Exercise data =
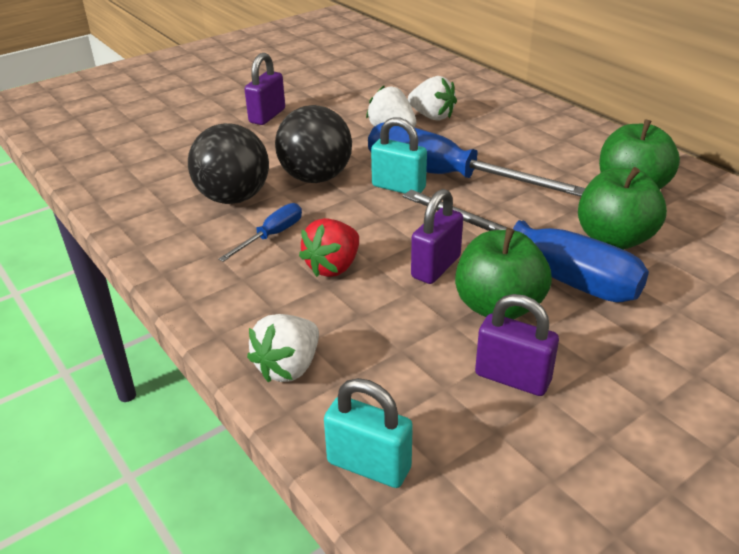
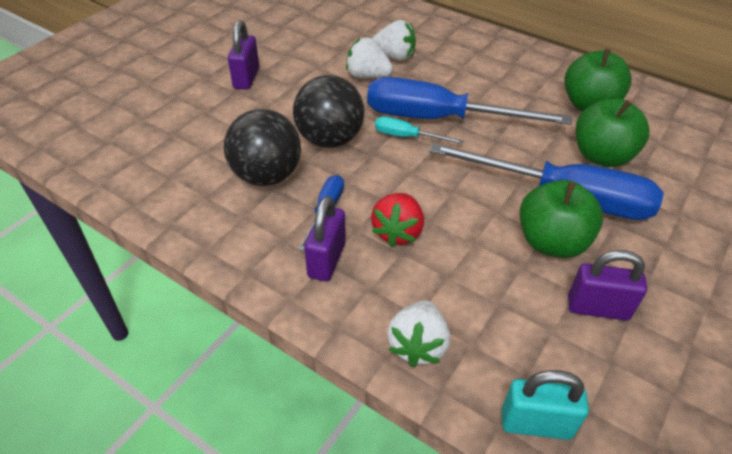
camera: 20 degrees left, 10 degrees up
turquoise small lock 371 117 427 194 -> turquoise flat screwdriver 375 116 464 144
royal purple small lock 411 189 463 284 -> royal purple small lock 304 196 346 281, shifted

Work request = If a line of the data contains "lock", copy it out.

Solution below =
turquoise small lock 371 117 427 194 -> turquoise flat screwdriver 375 116 464 144
royal purple small lock 411 189 463 284 -> royal purple small lock 304 196 346 281, shifted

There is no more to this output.